● What the task requires
Using the entries below, show all lines with the string "moved".
** Opening Given entries block **
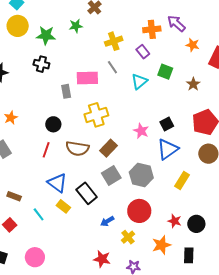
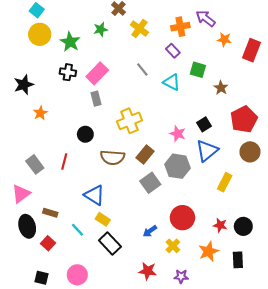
green star: (46, 35) -> (70, 42), turned 30
yellow cross: (114, 41) -> (139, 29), moved, turned -30
pink rectangle: (87, 78) -> (97, 73), moved, turned -40
cyan triangle: (139, 81) -> (172, 82), turned -48
brown star: (193, 84) -> (221, 88), moved
orange star: (11, 118) -> (40, 113), moved
red line: (46, 150) -> (64, 161), moved
gray hexagon: (141, 175) -> (178, 166), moved
black rectangle: (87, 193) -> (110, 244), moved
** Closing Given entries block **
● Task solution
yellow cross: (114, 41) -> (139, 29), moved, turned -30
pink rectangle: (87, 78) -> (97, 73), moved, turned -40
brown star: (193, 84) -> (221, 88), moved
orange star: (11, 118) -> (40, 113), moved
red line: (46, 150) -> (64, 161), moved
gray hexagon: (141, 175) -> (178, 166), moved
black rectangle: (87, 193) -> (110, 244), moved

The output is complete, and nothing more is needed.